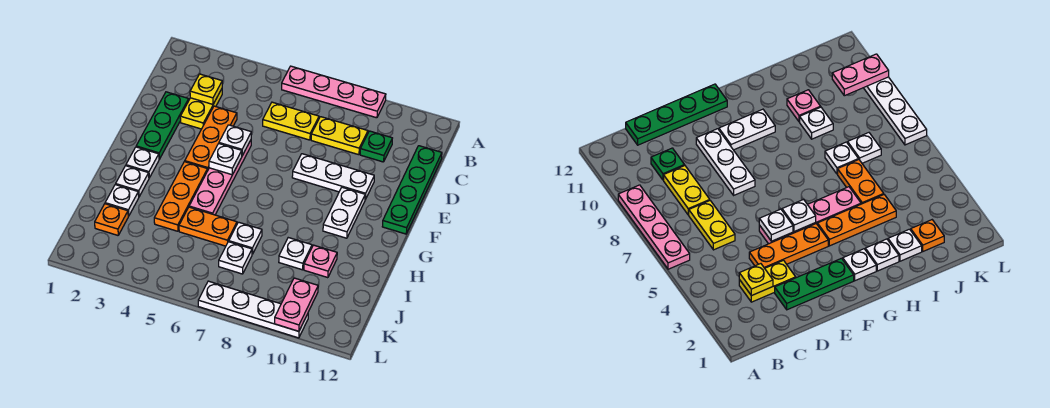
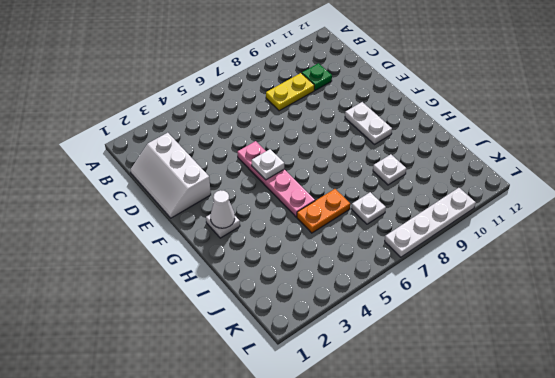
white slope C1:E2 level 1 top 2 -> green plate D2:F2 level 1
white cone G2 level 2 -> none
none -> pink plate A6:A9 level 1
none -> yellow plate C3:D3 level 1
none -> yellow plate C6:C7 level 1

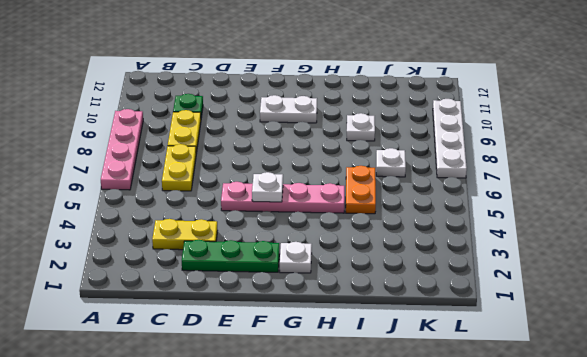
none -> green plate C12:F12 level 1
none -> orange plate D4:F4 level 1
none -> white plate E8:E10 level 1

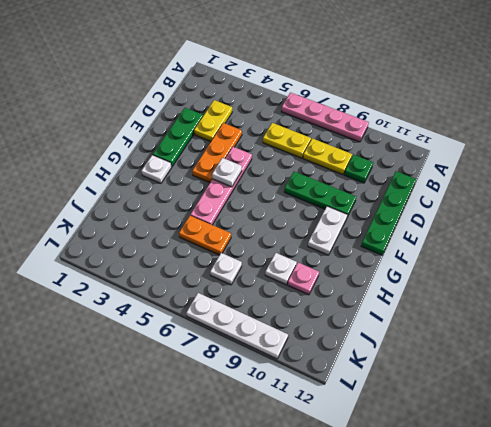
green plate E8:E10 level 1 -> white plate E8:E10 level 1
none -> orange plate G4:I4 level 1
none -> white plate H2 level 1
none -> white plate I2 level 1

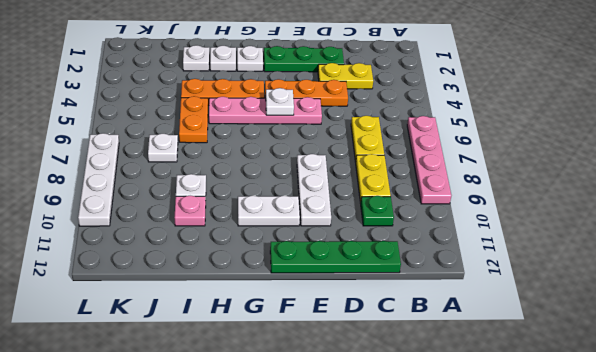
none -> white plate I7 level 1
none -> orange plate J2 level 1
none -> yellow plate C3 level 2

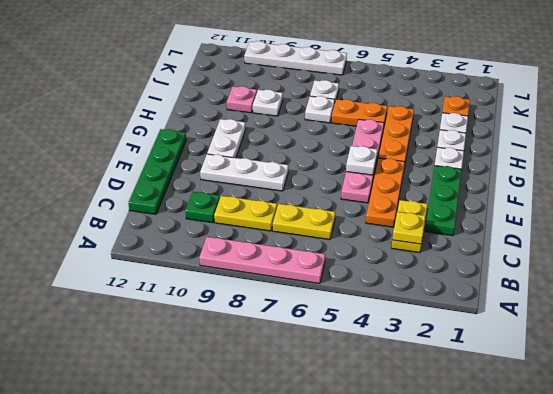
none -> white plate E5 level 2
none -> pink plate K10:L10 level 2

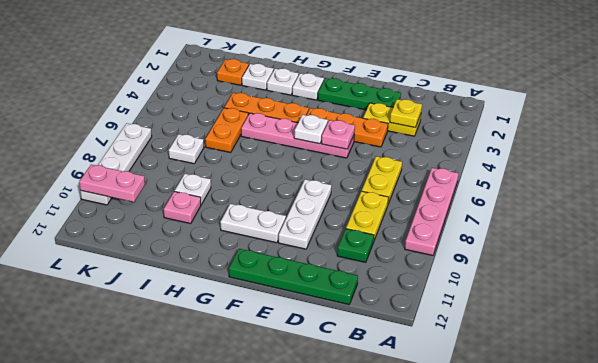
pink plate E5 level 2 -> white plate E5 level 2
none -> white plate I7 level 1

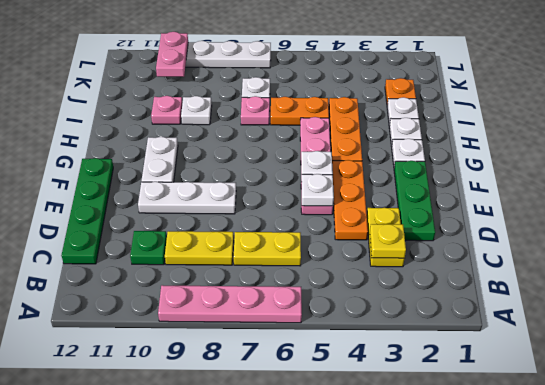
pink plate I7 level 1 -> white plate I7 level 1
########################################
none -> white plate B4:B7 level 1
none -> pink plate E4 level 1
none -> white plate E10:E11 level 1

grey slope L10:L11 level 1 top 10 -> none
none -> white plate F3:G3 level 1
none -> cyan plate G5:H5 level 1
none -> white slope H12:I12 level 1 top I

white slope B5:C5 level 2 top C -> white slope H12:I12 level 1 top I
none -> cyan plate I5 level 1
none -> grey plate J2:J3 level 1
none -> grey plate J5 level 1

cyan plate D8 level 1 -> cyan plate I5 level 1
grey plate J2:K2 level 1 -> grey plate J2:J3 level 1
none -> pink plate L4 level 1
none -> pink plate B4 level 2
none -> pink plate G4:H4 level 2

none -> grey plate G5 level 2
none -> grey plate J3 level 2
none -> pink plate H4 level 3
########################################
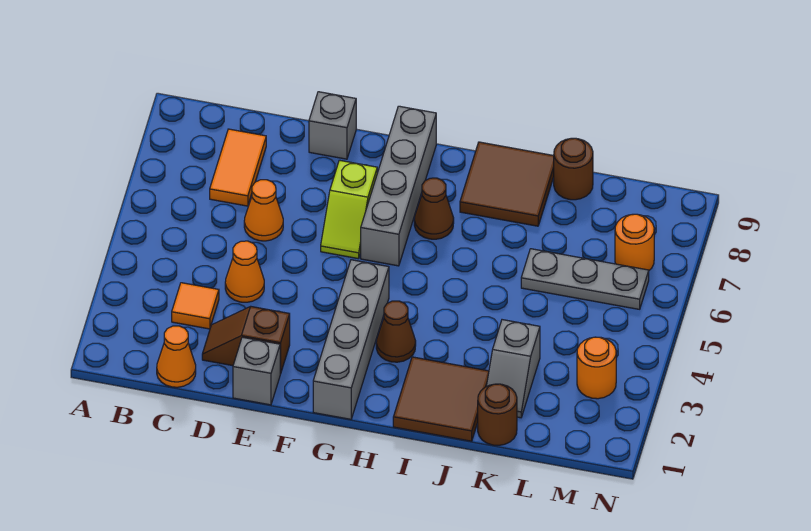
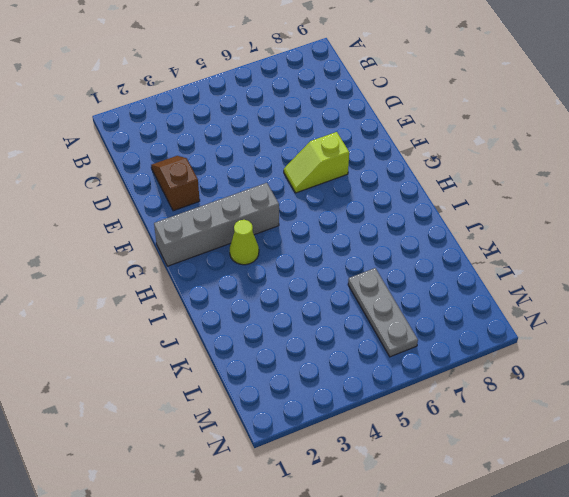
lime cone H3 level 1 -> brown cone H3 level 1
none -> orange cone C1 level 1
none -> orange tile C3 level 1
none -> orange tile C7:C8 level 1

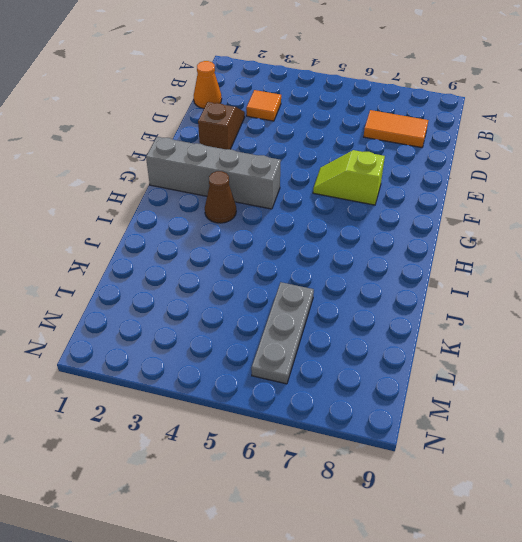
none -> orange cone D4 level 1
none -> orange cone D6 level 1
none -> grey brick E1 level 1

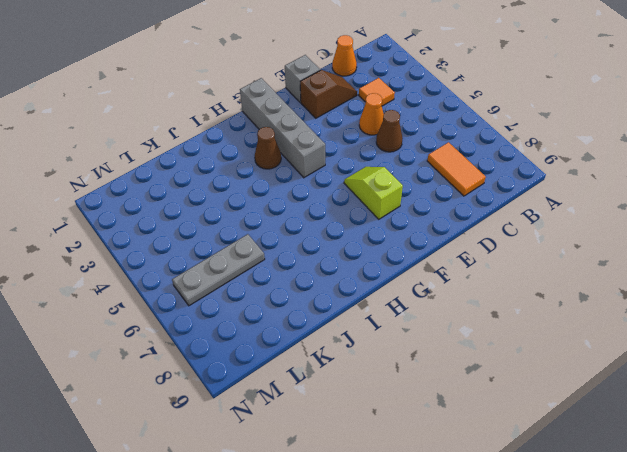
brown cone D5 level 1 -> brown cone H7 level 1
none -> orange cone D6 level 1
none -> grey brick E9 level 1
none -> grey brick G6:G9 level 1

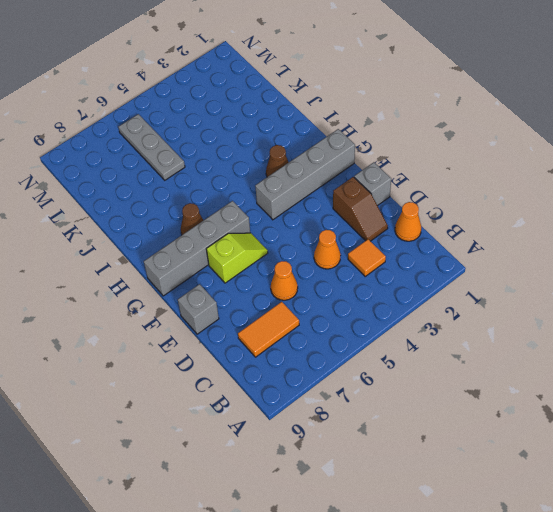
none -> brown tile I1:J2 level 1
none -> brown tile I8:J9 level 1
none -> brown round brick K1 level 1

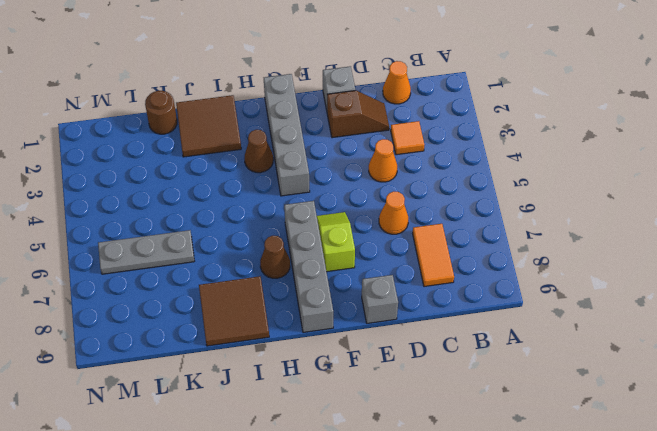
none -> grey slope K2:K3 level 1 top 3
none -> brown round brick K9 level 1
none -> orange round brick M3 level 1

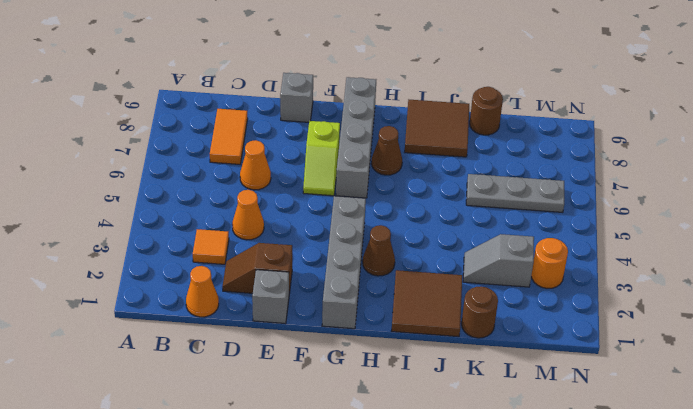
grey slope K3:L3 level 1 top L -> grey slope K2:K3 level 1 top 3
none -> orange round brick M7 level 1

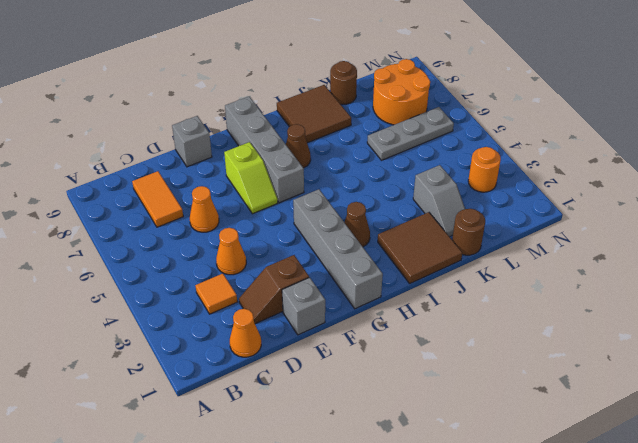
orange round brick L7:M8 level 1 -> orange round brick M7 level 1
########################################
Directions
Skip every picture, and restate word for word only the lines above from the line containing "none -> white plate H2 level 1" to the line containing "pink plate I7", both of them included.

Solved exercise
none -> white plate H2 level 1
none -> white plate I2 level 1

none -> white plate I7 level 1
none -> orange plate J2 level 1
none -> yellow plate C3 level 2

none -> white plate E5 level 2
none -> pink plate K10:L10 level 2

pink plate E5 level 2 -> white plate E5 level 2
none -> white plate I7 level 1

pink plate I7 level 1 -> white plate I7 level 1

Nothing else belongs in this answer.